What you should do:
Would you find each line in the entries below with the string "apple" and copy it?

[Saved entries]
══════════════════════════════

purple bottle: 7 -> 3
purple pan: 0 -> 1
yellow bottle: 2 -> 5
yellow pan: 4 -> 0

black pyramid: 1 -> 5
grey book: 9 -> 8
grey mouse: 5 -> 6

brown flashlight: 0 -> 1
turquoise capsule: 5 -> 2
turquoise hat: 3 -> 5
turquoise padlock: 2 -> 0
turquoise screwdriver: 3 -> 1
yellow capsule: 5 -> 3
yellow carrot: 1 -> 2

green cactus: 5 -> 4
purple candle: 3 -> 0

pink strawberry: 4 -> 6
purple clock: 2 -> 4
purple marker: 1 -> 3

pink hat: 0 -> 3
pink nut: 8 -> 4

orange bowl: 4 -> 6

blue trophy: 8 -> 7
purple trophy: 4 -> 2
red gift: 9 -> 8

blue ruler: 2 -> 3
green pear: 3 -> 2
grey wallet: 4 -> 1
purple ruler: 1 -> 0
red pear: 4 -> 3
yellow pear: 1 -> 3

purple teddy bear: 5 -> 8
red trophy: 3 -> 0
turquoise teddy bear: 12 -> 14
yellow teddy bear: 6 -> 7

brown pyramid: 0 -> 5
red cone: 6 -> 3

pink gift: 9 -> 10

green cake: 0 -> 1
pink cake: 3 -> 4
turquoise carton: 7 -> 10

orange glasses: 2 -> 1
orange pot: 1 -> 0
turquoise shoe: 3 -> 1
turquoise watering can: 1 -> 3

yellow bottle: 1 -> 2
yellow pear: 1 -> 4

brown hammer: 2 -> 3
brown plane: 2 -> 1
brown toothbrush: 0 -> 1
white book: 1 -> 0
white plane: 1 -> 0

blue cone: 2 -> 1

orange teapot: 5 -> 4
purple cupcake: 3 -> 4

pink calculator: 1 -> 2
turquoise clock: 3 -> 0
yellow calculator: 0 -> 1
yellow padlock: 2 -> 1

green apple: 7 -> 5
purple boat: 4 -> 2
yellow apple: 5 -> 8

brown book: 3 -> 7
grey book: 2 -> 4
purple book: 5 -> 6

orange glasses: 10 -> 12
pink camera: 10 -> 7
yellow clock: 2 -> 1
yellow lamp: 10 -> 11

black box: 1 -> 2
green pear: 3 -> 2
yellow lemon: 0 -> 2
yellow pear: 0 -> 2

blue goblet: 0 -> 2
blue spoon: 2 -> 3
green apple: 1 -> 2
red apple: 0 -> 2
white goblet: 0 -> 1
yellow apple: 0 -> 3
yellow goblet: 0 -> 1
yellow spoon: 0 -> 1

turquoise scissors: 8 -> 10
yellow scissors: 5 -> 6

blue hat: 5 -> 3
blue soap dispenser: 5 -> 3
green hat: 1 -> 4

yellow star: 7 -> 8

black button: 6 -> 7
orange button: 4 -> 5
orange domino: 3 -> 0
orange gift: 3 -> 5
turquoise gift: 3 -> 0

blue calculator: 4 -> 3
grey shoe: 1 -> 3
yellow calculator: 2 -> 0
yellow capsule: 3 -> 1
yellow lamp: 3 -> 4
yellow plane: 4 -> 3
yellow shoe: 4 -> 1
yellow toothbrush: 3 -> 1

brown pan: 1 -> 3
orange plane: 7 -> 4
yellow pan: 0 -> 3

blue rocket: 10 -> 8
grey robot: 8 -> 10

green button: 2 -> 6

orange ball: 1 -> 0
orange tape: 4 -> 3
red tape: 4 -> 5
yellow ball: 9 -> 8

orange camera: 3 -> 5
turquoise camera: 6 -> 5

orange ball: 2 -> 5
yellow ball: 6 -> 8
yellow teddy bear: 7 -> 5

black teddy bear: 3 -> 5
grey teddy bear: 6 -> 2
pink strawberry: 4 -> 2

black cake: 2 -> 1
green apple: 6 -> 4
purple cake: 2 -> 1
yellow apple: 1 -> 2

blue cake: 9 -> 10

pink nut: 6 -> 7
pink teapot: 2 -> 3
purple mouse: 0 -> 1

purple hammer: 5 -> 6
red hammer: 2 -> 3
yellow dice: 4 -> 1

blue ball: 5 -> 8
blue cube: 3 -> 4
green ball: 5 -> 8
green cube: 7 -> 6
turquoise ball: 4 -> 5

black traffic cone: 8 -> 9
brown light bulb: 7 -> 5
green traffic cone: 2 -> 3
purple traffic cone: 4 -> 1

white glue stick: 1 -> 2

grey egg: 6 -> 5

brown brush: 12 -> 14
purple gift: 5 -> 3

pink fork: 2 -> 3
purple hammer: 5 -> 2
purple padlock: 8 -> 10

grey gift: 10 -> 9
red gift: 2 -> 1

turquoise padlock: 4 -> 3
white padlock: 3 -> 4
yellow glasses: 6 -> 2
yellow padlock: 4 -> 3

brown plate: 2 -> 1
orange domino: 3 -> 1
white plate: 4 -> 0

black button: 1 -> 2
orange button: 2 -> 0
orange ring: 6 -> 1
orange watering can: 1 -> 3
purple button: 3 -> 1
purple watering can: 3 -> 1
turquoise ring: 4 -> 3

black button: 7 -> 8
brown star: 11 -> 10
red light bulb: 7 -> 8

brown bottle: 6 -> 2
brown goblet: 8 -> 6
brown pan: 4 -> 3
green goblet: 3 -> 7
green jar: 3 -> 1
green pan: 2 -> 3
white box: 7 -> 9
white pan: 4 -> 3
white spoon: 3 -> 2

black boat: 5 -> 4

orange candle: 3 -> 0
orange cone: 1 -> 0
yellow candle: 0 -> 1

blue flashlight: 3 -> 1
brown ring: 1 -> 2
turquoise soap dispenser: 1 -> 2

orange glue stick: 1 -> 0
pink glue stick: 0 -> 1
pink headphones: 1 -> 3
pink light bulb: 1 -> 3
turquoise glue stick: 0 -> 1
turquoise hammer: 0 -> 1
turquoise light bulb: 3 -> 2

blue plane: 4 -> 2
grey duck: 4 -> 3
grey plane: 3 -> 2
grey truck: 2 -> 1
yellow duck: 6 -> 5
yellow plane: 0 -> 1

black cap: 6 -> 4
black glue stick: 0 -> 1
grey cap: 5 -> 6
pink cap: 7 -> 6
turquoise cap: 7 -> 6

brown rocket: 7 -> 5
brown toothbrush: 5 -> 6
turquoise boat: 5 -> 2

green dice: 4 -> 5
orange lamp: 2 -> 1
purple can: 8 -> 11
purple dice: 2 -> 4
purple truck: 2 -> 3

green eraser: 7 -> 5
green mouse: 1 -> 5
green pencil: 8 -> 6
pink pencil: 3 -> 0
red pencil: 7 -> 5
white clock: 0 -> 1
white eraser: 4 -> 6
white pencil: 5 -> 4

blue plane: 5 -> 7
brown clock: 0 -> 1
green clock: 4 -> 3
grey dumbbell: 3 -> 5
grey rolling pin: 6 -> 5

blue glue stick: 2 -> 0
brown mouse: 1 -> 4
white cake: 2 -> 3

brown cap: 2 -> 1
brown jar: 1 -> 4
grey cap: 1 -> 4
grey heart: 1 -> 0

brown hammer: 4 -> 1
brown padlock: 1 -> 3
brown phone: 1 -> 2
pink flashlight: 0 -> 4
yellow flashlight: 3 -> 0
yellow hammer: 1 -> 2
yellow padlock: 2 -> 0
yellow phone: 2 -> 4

══════════════════════════════

Exercise result:
green apple: 7 -> 5
yellow apple: 5 -> 8
green apple: 1 -> 2
red apple: 0 -> 2
yellow apple: 0 -> 3
green apple: 6 -> 4
yellow apple: 1 -> 2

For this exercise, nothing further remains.